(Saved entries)
-.-.-

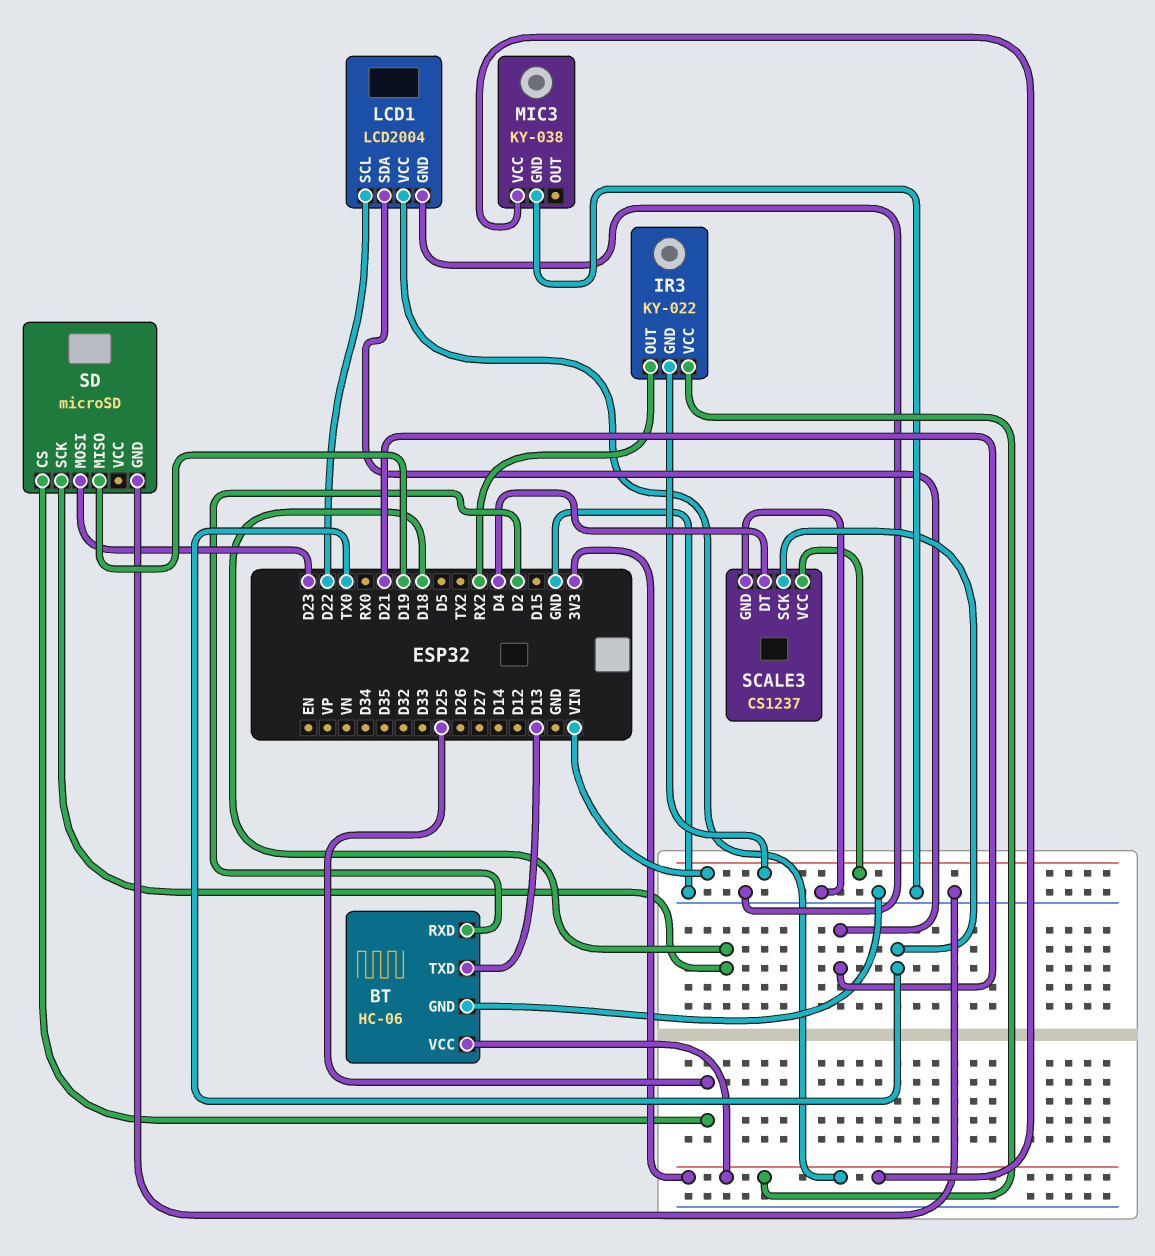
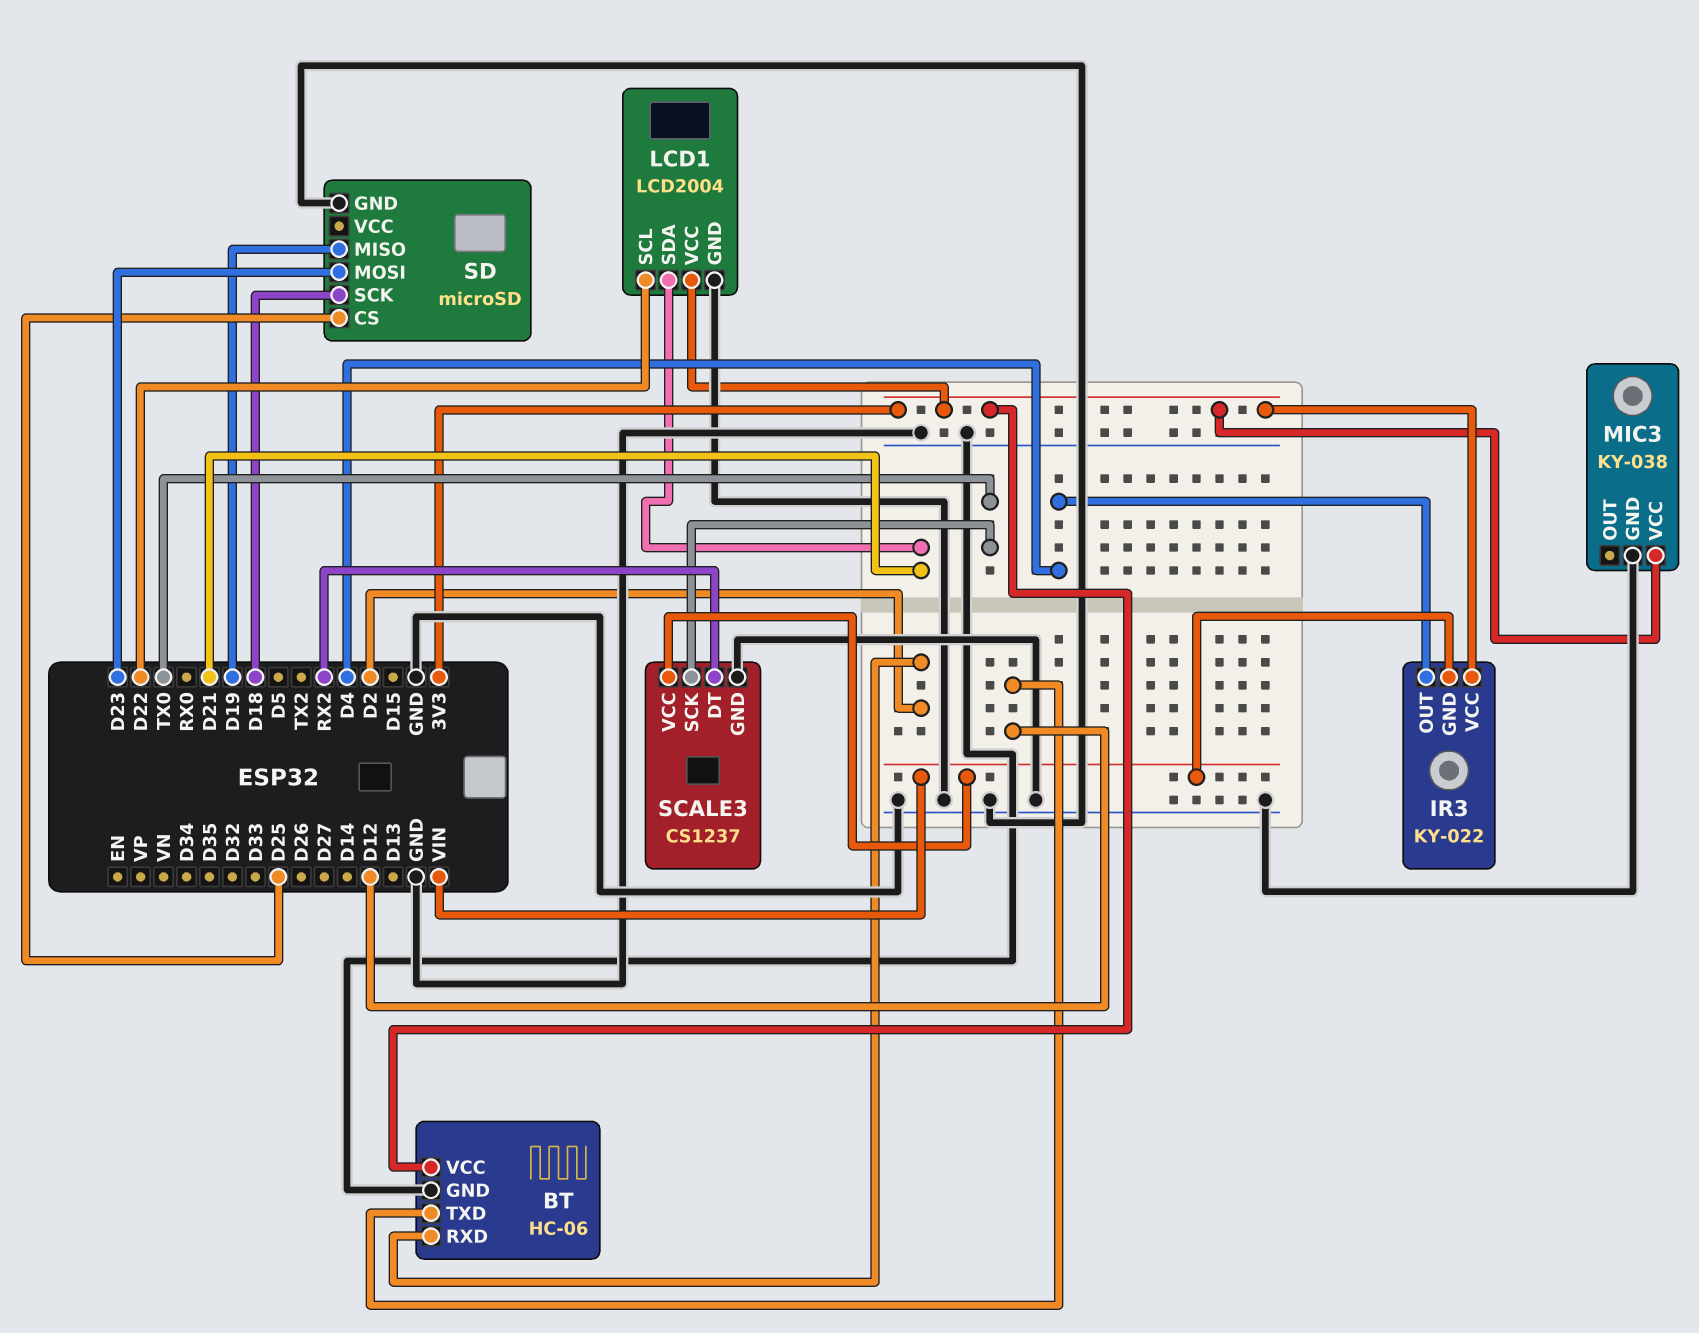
BT pin TXD: D13 -> D12
IR3 pin OUT: RX2 -> D4
SCALE3 pin DT: D4 -> RX2

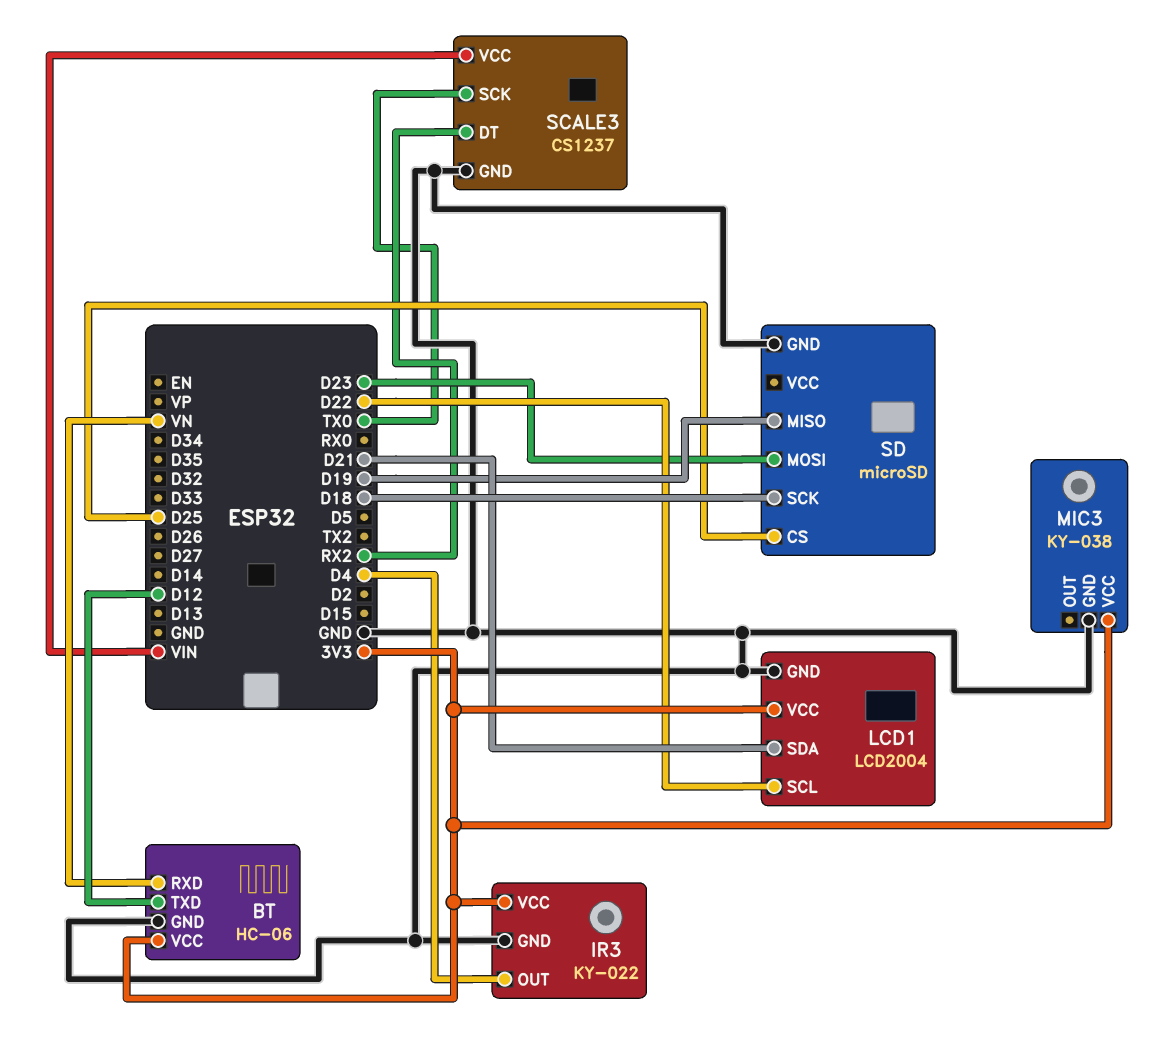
BT pin RXD: D2 -> VN
IR3 pin GND: VIN -> GND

-.-.-

→ WORK TO COMPLETE
With the pictures omitted, give every line above again exactly.

→ SOLUTION
BT pin TXD: D13 -> D12
IR3 pin OUT: RX2 -> D4
SCALE3 pin DT: D4 -> RX2

BT pin RXD: D2 -> VN
IR3 pin GND: VIN -> GND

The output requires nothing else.